Task to carry out. All of the listing, from first line to last, should be output exactly; the pictures stay out.

____

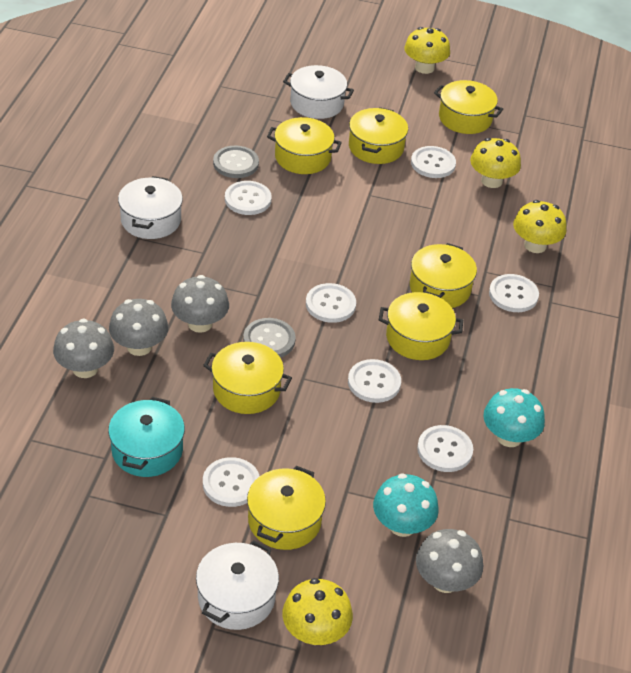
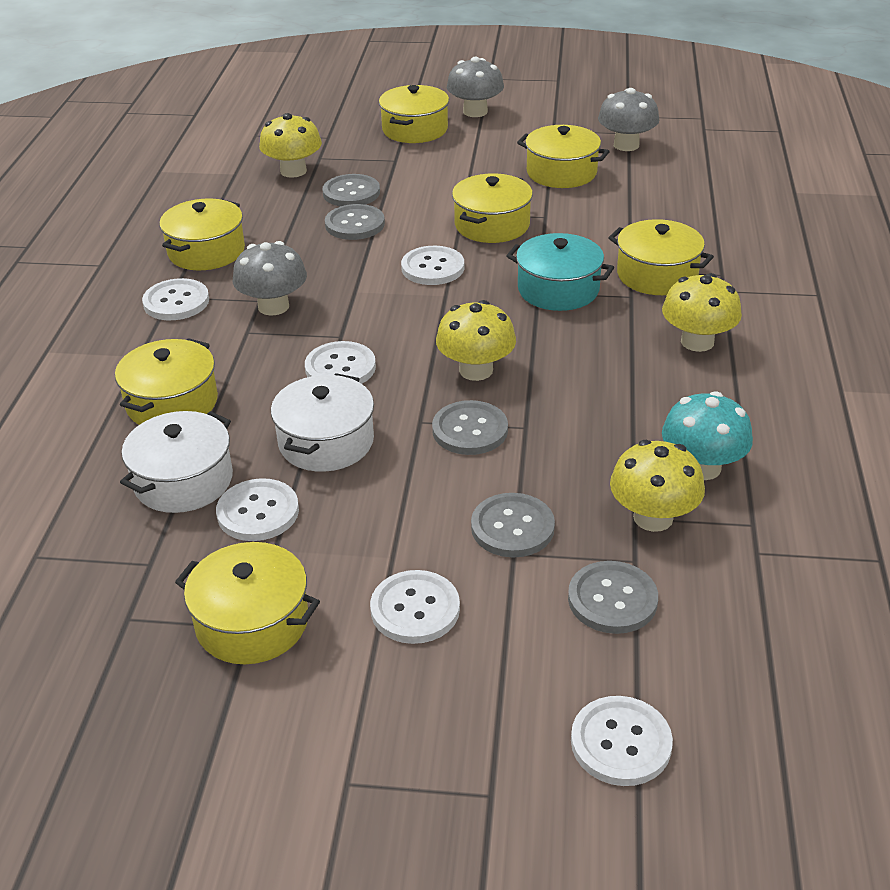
grey button: 2 -> 5
grey mushroom: 4 -> 3
turquoise mushroom: 2 -> 1
white button: 7 -> 6
white pot: 3 -> 2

____

Exercise solution.
grey button: 2 -> 5
grey mushroom: 4 -> 3
turquoise mushroom: 2 -> 1
white button: 7 -> 6
white pot: 3 -> 2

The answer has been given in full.